*What you need to do:* Make an exact copy of the records, dropping all pictures.

*Given information:*
++++++++++++++++++++
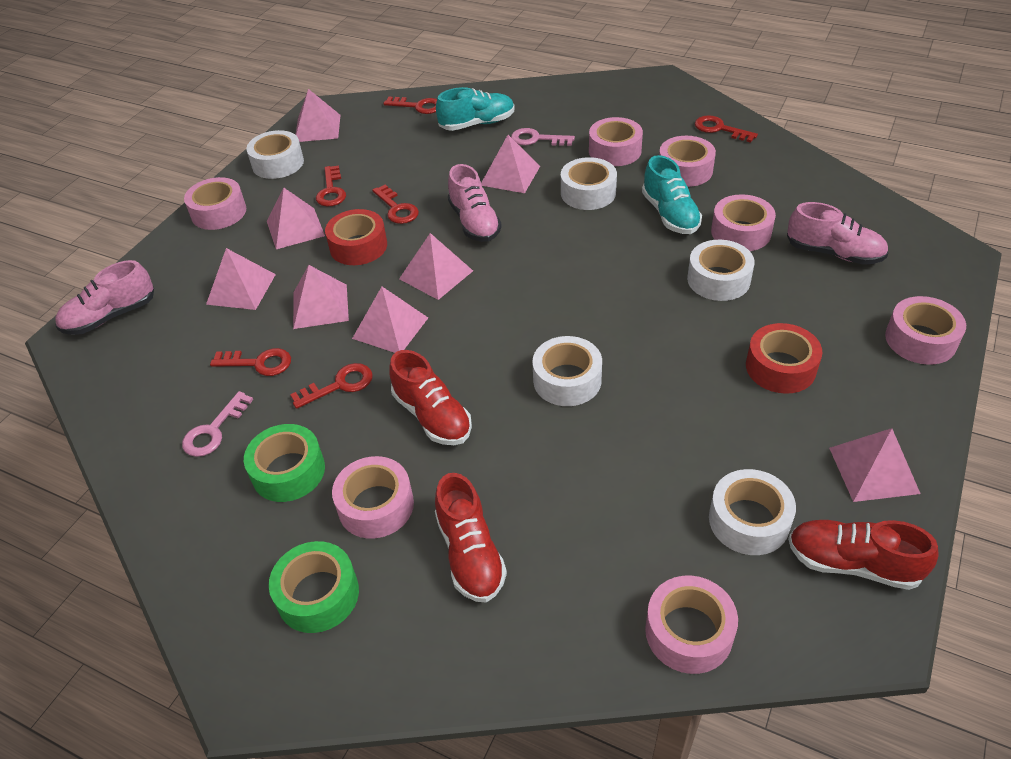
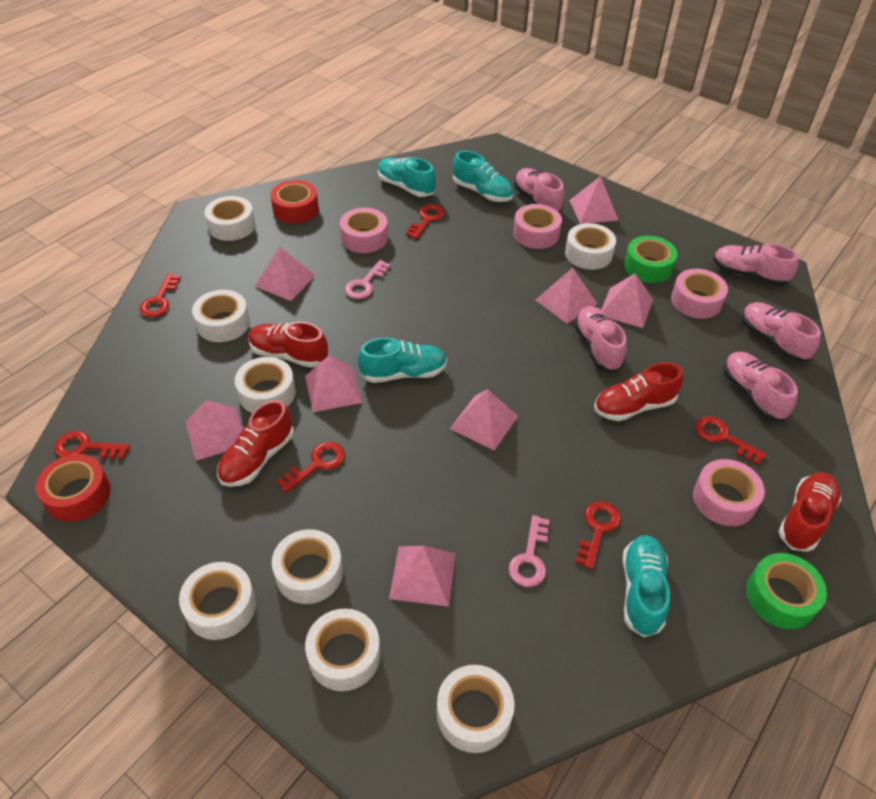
pink shoe: 3 -> 5
pink tape: 7 -> 4
red shoe: 3 -> 4
turquoise shoe: 2 -> 4
white tape: 5 -> 8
++++++++++++++++++++
*Output for this task:*
pink shoe: 3 -> 5
pink tape: 7 -> 4
red shoe: 3 -> 4
turquoise shoe: 2 -> 4
white tape: 5 -> 8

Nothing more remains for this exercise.